• [PROBLEM STATEMENT]: From the first line to the last, set down the material exactly and drop every picture.
── SUPPLIED DATA
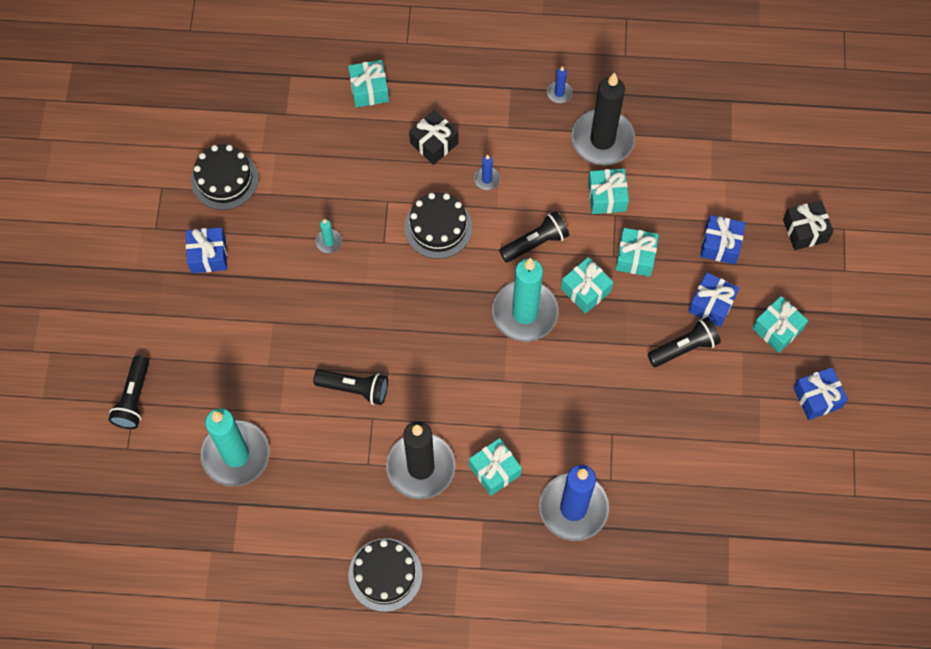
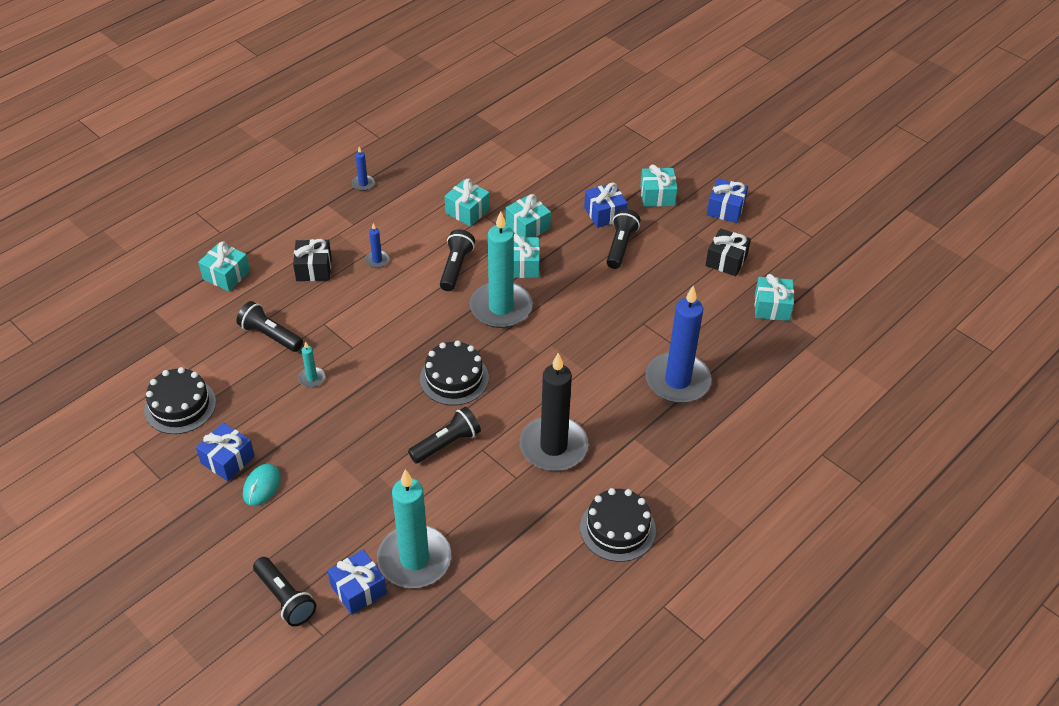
camera: 50 degrees left, 20 degrees down
black cake [404,193,472,259] -> black cake moved to [420,341,489,405]
turquoise gift [469,438,522,496] -> turquoise gift moved to [755,274,794,321]
black candle [571,72,635,165] -> none
blue gift [700,215,745,264] -> blue gift moved to [328,550,387,615]
black gift [783,200,834,250] -> black gift moved to [705,228,751,276]
none -> black flashlight [236,301,303,352]
none -> turquoise mouse [243,464,280,506]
────
• [OUTPUT OF THE TASK]:
camera: 50 degrees left, 20 degrees down
black cake [404,193,472,259] -> black cake moved to [420,341,489,405]
turquoise gift [469,438,522,496] -> turquoise gift moved to [755,274,794,321]
black candle [571,72,635,165] -> none
blue gift [700,215,745,264] -> blue gift moved to [328,550,387,615]
black gift [783,200,834,250] -> black gift moved to [705,228,751,276]
none -> black flashlight [236,301,303,352]
none -> turquoise mouse [243,464,280,506]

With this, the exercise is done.